__WORK TASK__:
Find the line containing "grey brick F8 level 3 -> none" in the listing below. Repeat it exactly, along with each following line up to and including the one containing "tan brick M14".

__DATASET CONTENT__:
◆ ◆ ◆ ◆

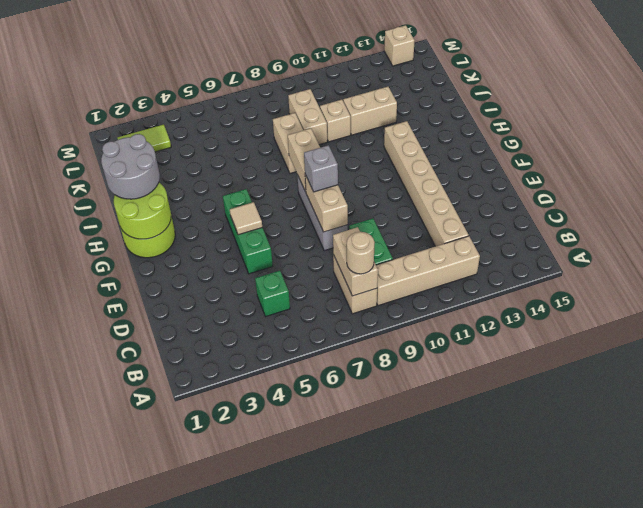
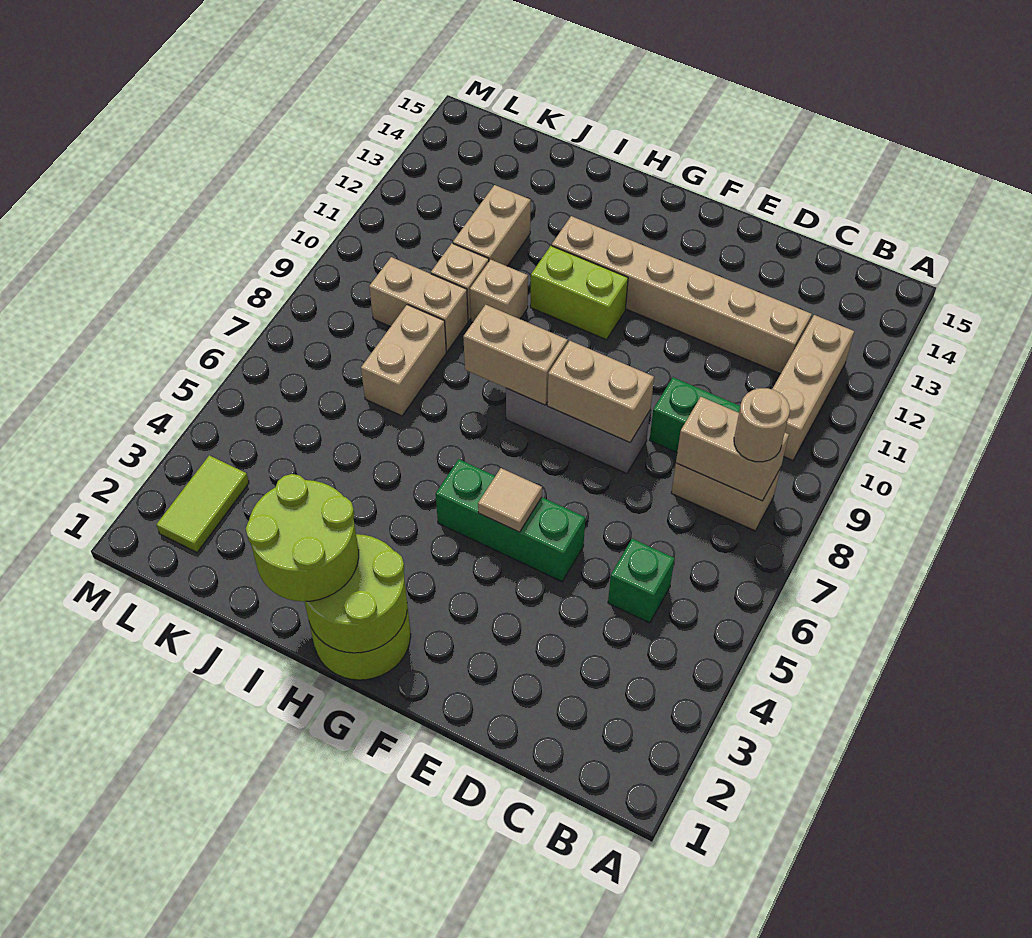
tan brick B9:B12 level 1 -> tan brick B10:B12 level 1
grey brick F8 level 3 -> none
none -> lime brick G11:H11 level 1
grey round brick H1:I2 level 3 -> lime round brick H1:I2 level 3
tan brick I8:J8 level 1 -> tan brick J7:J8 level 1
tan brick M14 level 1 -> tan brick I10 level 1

◆ ◆ ◆ ◆

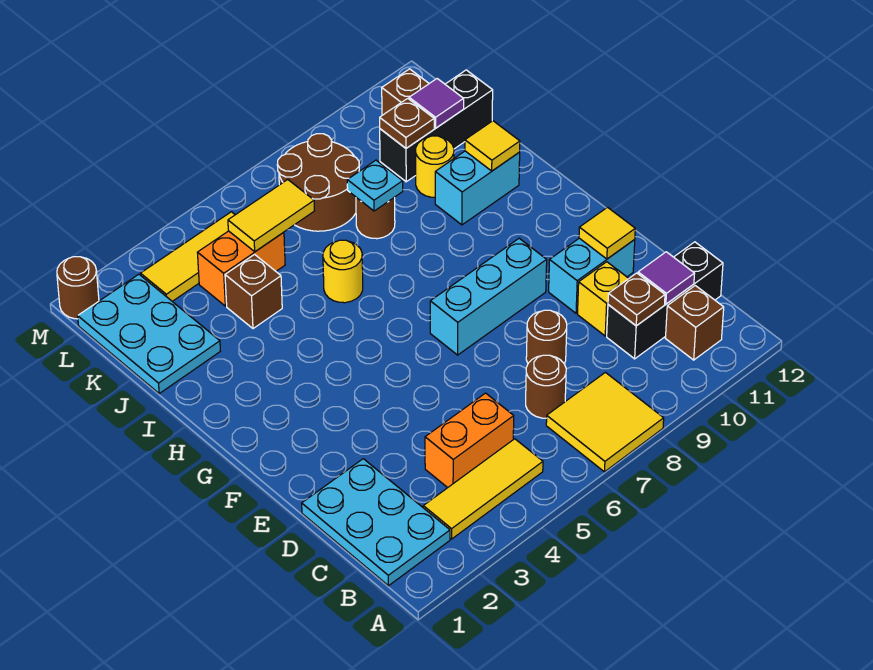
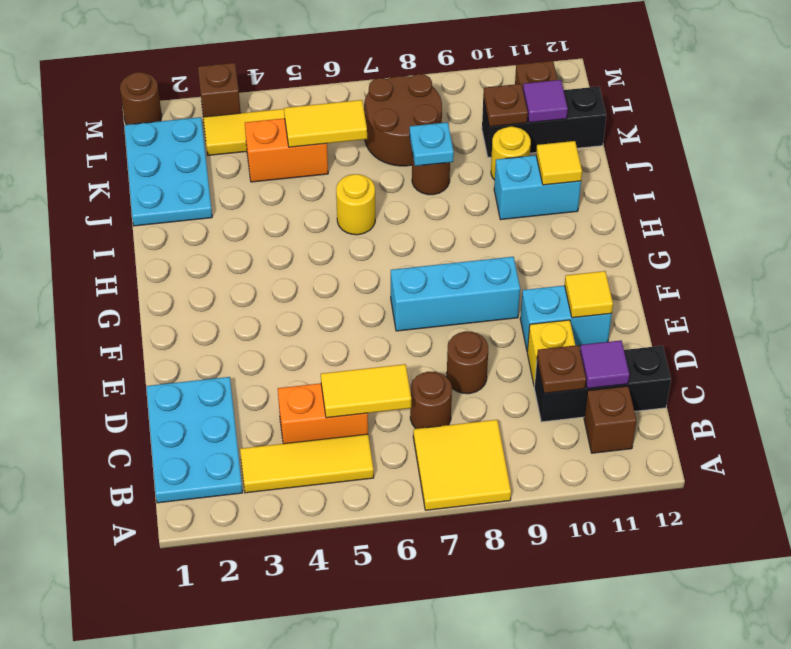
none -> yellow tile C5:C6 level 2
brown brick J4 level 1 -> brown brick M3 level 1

◆ ◆ ◆ ◆

__EXERCISE SOLUTION__:
grey brick F8 level 3 -> none
none -> lime brick G11:H11 level 1
grey round brick H1:I2 level 3 -> lime round brick H1:I2 level 3
tan brick I8:J8 level 1 -> tan brick J7:J8 level 1
tan brick M14 level 1 -> tan brick I10 level 1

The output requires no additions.